##### Supplied data
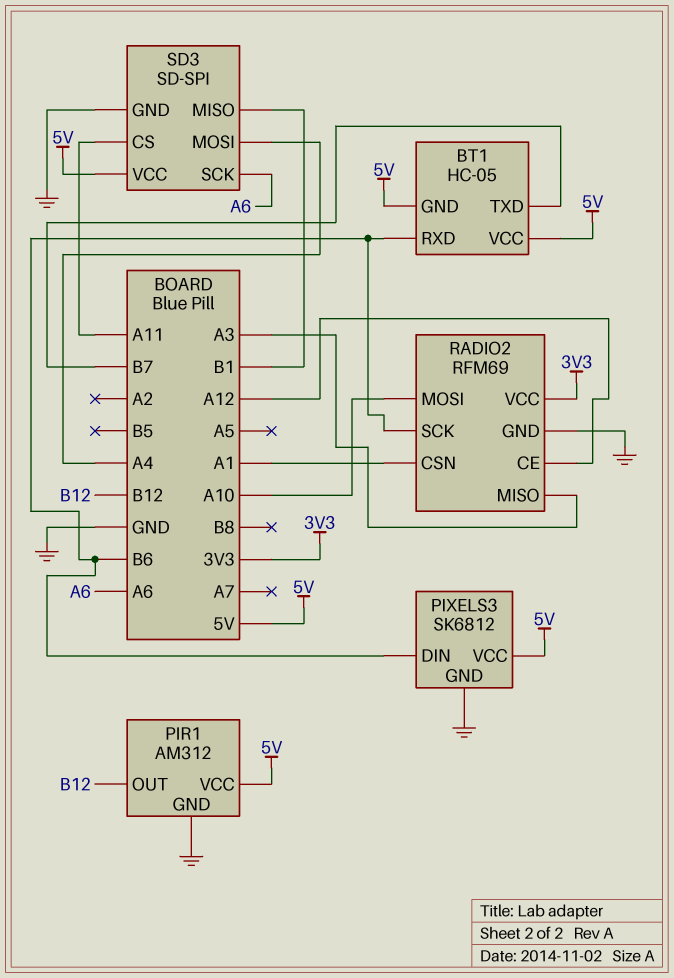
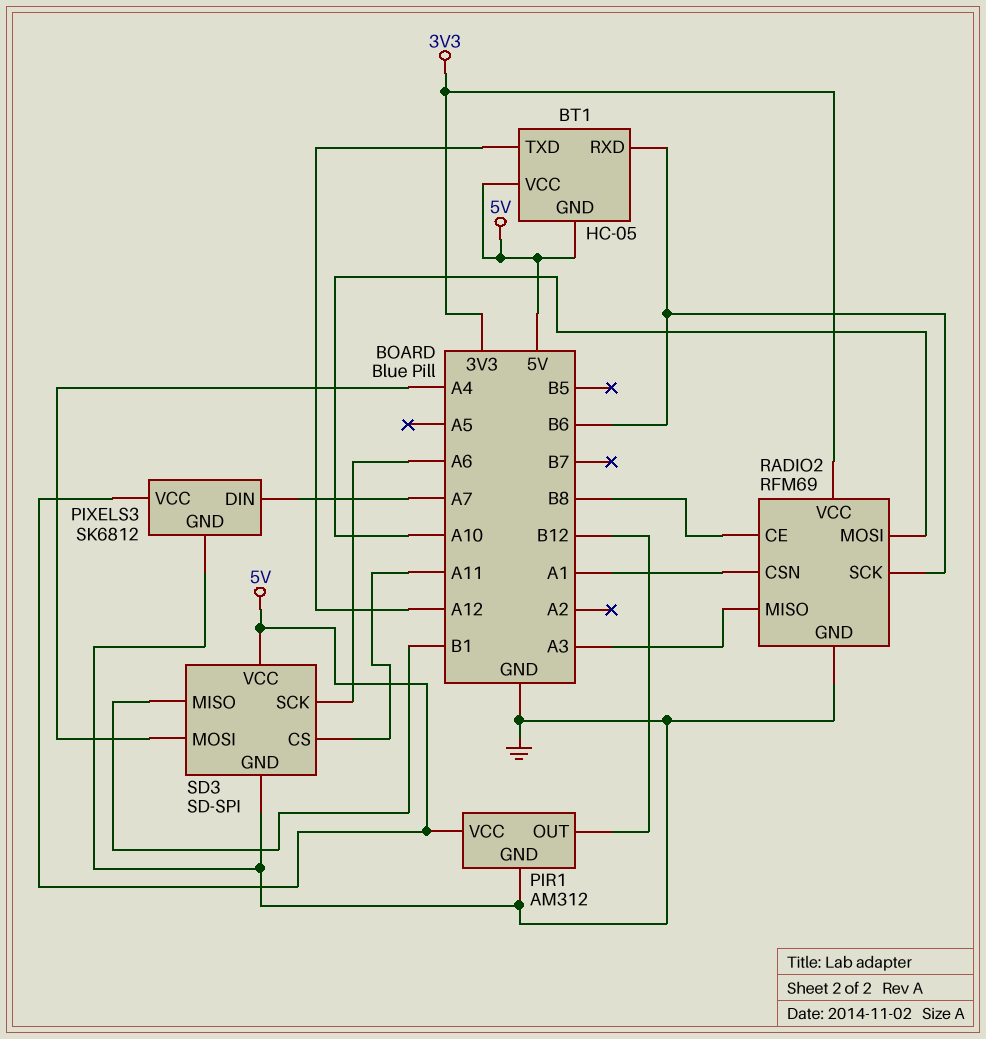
BT1 pin TXD: B7 -> A12
PIXELS3 pin DIN: B6 -> A7
RADIO2 pin CE: A12 -> B8

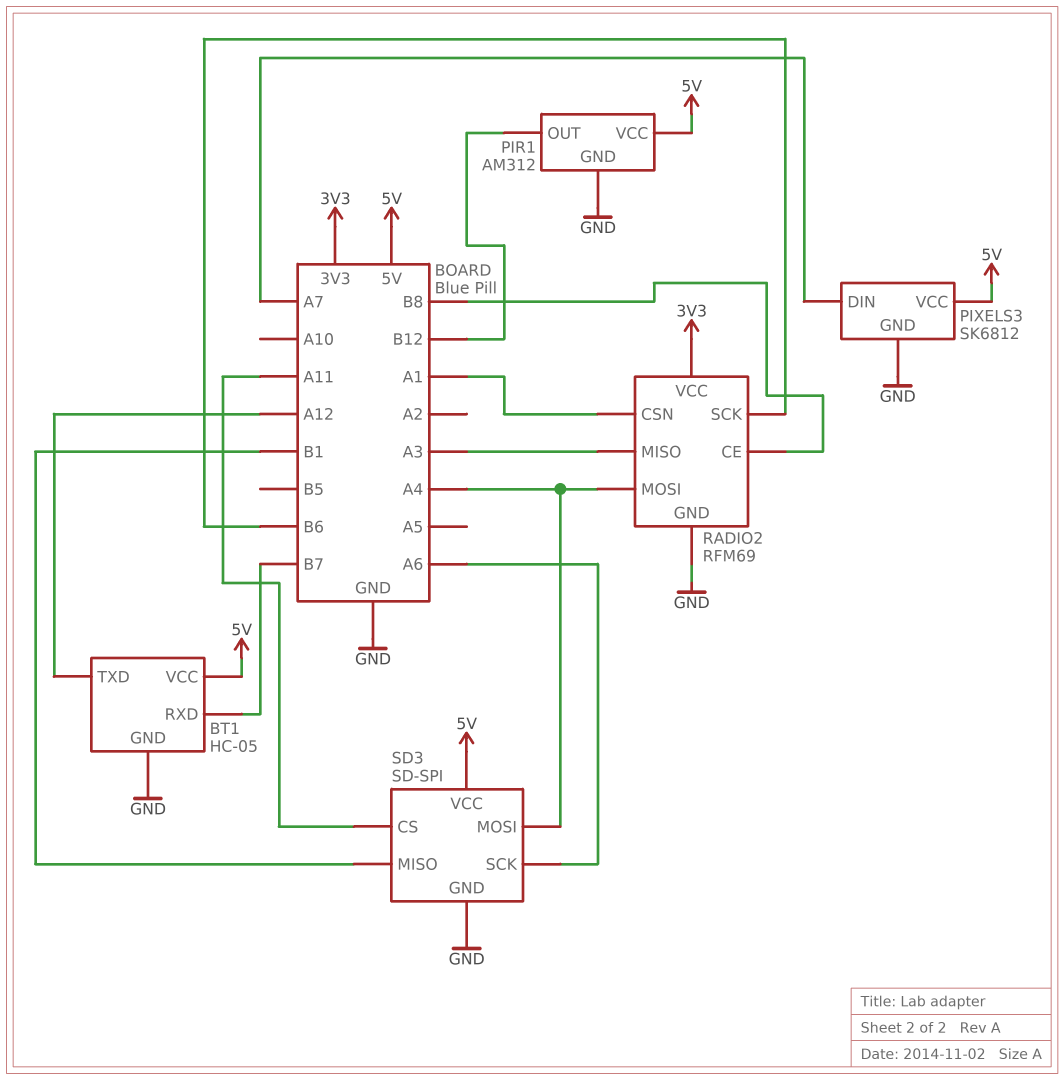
BT1 pin GND: 5V -> GND
BT1 pin RXD: B6 -> B7
RADIO2 pin MOSI: A10 -> A4

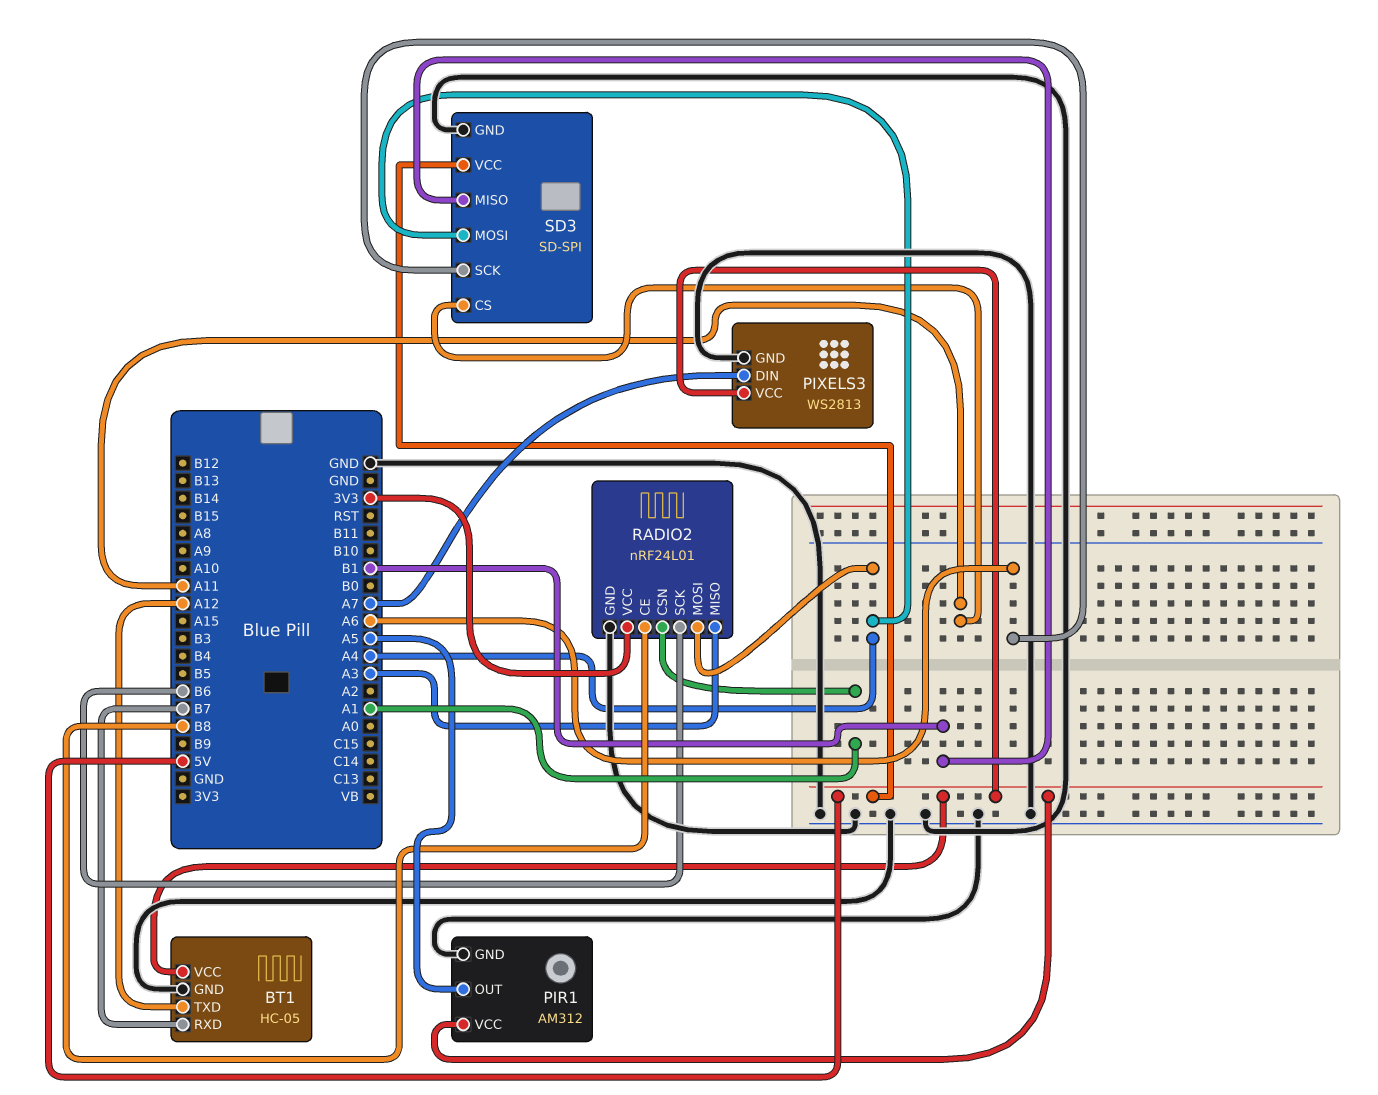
PIR1 pin OUT: B12 -> A5
PIXELS3: SK6812 -> WS2813
RADIO2: RFM69 -> nRF24L01

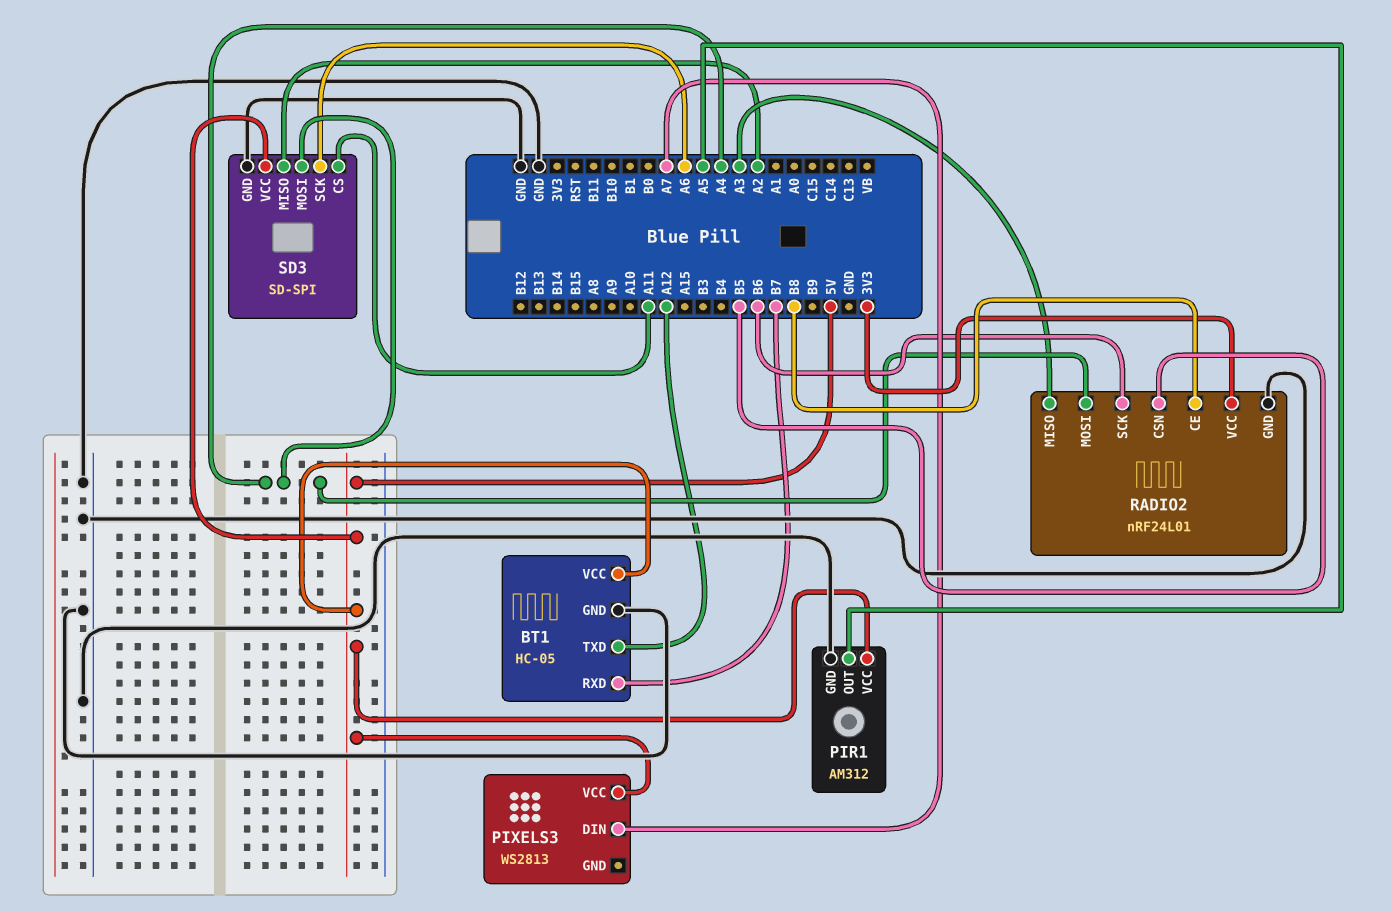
PIXELS3 pin GND: GND -> none
RADIO2 pin CSN: A1 -> B5
SD3 pin MISO: B1 -> A2

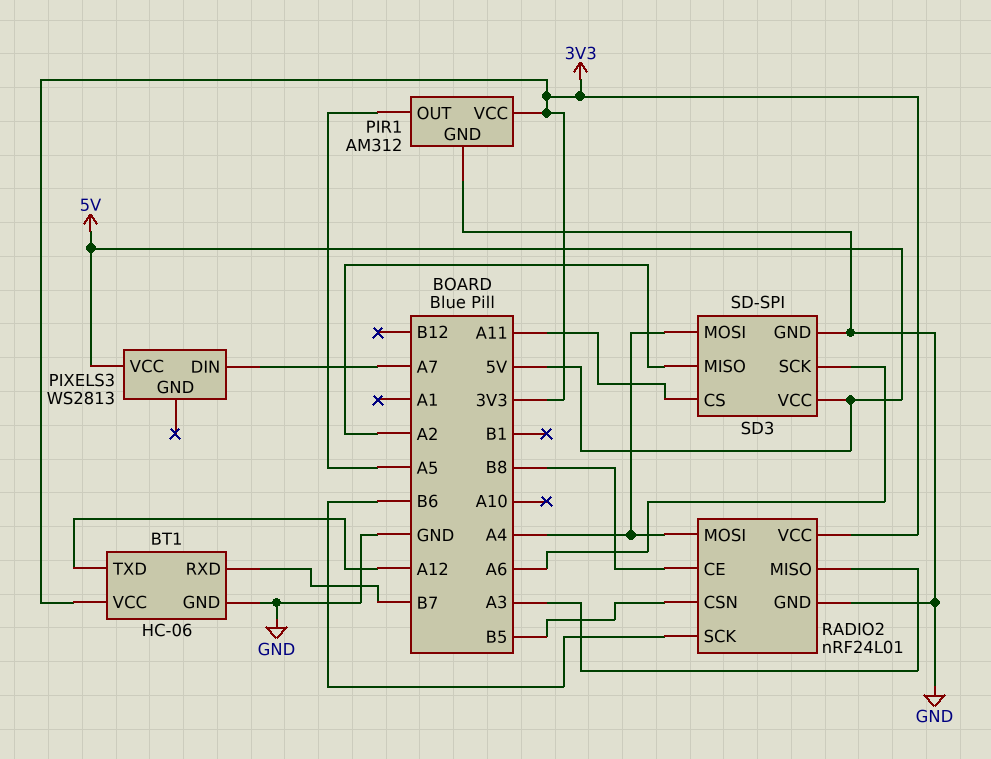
BT1: HC-05 -> HC-06
BT1 pin VCC: 5V -> 3V3
PIR1 pin VCC: 5V -> 3V3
##########
== Work instructions ==
Copy out exactly the lines that run from the line containing "BT1 pin GND: 5V -> GND" through the last line of the material, and nothing more; omit the pictures.

== Result ==
BT1 pin GND: 5V -> GND
BT1 pin RXD: B6 -> B7
RADIO2 pin MOSI: A10 -> A4

PIR1 pin OUT: B12 -> A5
PIXELS3: SK6812 -> WS2813
RADIO2: RFM69 -> nRF24L01

PIXELS3 pin GND: GND -> none
RADIO2 pin CSN: A1 -> B5
SD3 pin MISO: B1 -> A2

BT1: HC-05 -> HC-06
BT1 pin VCC: 5V -> 3V3
PIR1 pin VCC: 5V -> 3V3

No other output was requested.